**** Material to process ****

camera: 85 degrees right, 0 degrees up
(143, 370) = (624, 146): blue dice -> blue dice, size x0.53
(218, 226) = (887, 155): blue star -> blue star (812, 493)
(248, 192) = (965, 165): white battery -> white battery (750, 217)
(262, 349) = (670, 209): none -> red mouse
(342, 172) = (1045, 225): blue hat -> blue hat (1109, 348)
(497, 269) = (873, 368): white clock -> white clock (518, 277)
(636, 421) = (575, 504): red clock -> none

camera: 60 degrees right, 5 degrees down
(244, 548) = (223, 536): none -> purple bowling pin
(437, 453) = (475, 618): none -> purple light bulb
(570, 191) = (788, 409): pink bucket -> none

****
**** Material to process ****

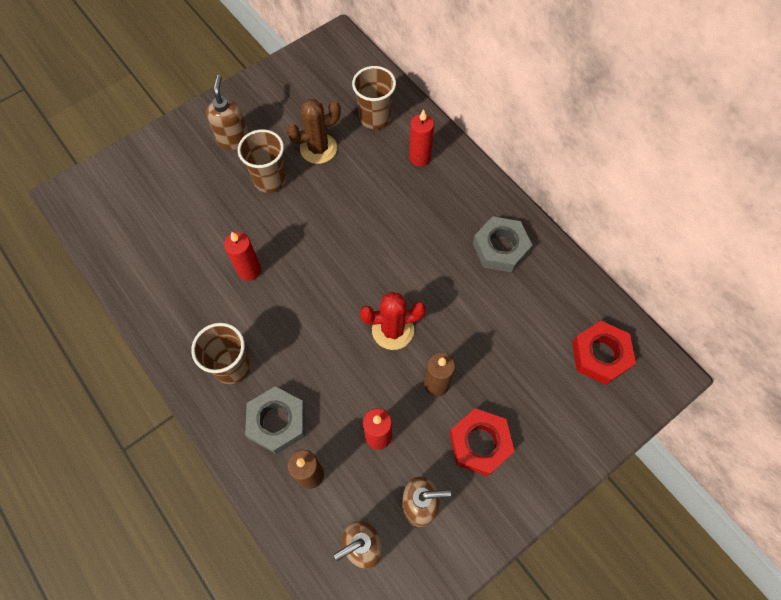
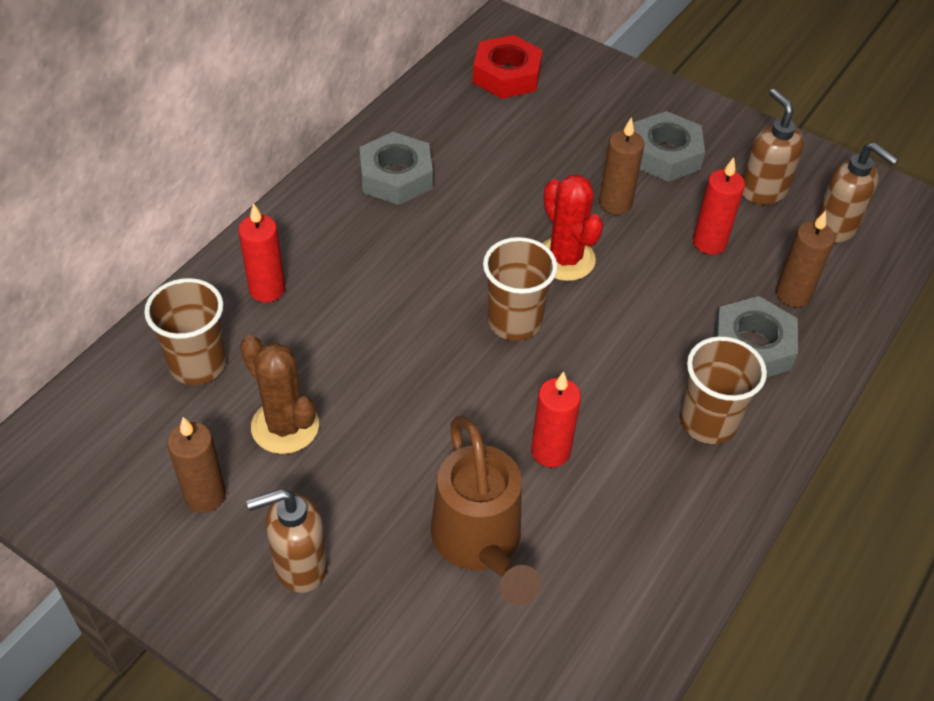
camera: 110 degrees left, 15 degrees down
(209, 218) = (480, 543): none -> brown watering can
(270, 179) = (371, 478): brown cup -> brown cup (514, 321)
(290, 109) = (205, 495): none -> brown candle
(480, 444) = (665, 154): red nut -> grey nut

****
**** Material to process ****

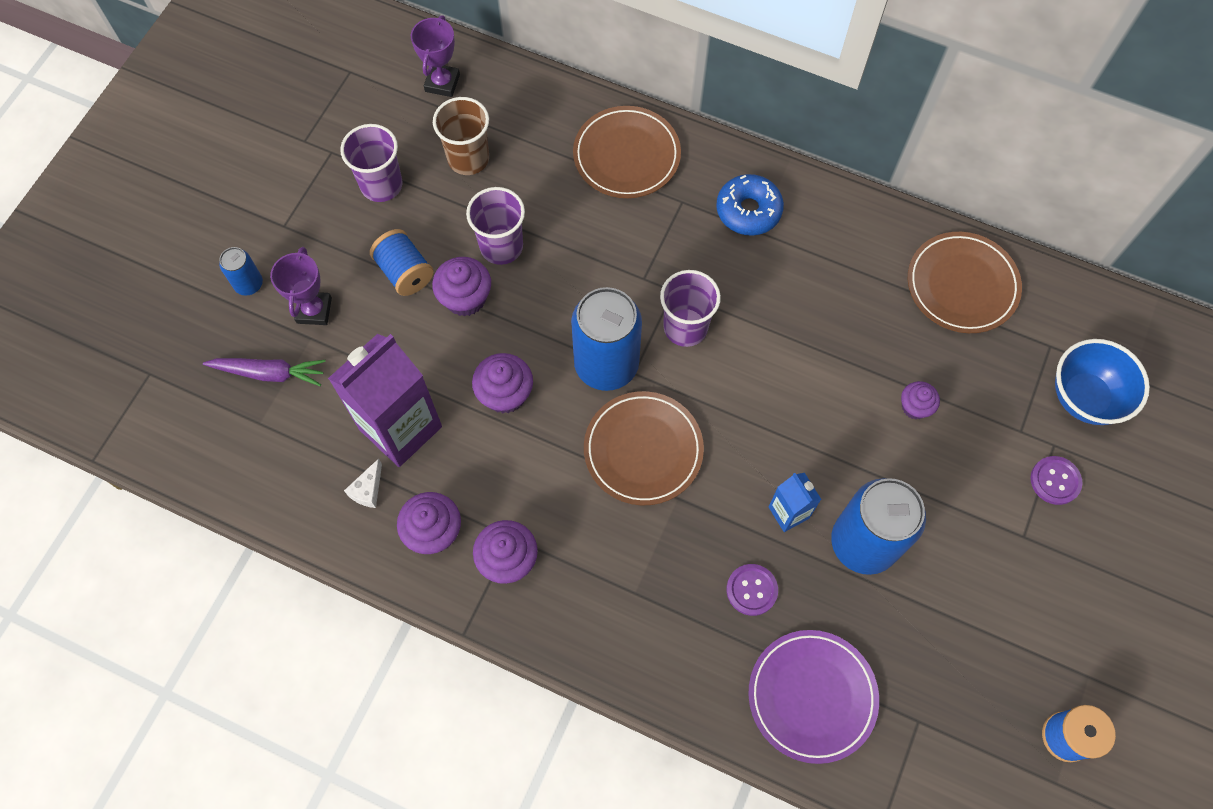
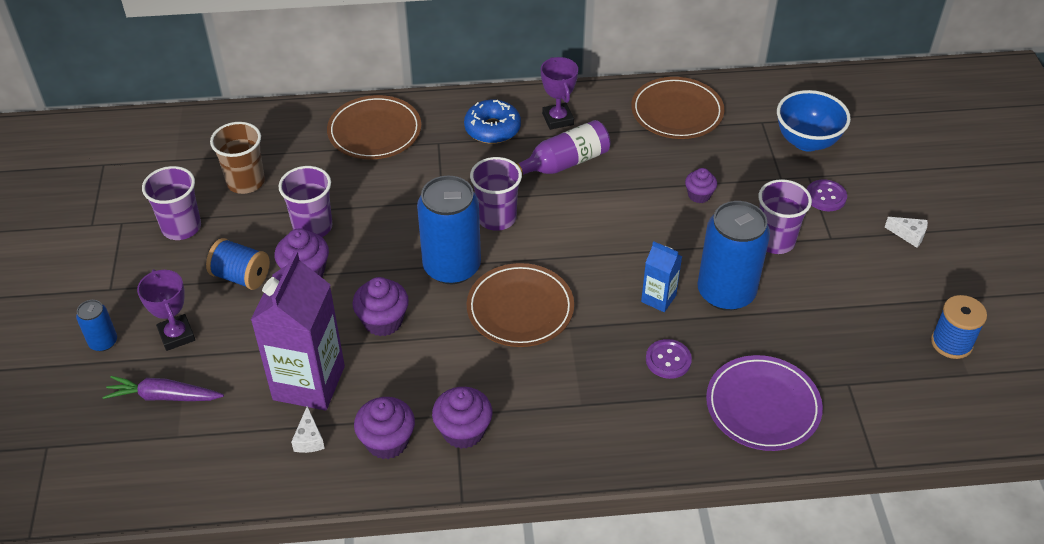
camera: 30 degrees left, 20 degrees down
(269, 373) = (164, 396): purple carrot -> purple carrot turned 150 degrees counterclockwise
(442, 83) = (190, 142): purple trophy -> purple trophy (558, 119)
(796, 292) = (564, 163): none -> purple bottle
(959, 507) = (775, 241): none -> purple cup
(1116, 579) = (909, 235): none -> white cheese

****

About this exercise:
Check each line of the records for the string "blue" and copy those that have it.

Task response:
(143, 370) = (624, 146): blue dice -> blue dice, size x0.53
(218, 226) = (887, 155): blue star -> blue star (812, 493)
(342, 172) = (1045, 225): blue hat -> blue hat (1109, 348)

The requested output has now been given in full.